_TASK PROMPT_:
Search the records for the string "right". Copy each line where it occurs.

_SOURCE DATA_:
● ● ● ●

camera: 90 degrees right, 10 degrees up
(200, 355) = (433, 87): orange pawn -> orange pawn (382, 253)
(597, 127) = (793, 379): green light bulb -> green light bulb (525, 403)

● ● ● ●

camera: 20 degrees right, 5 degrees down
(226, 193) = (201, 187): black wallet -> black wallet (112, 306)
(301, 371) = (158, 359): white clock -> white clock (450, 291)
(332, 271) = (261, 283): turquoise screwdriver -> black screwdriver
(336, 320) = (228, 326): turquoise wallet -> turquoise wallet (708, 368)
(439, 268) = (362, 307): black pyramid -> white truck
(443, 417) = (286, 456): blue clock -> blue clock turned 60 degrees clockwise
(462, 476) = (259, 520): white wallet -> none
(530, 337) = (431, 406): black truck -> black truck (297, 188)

● ● ● ●

_TASK OUTPUT_:
camera: 90 degrees right, 10 degrees up
camera: 20 degrees right, 5 degrees down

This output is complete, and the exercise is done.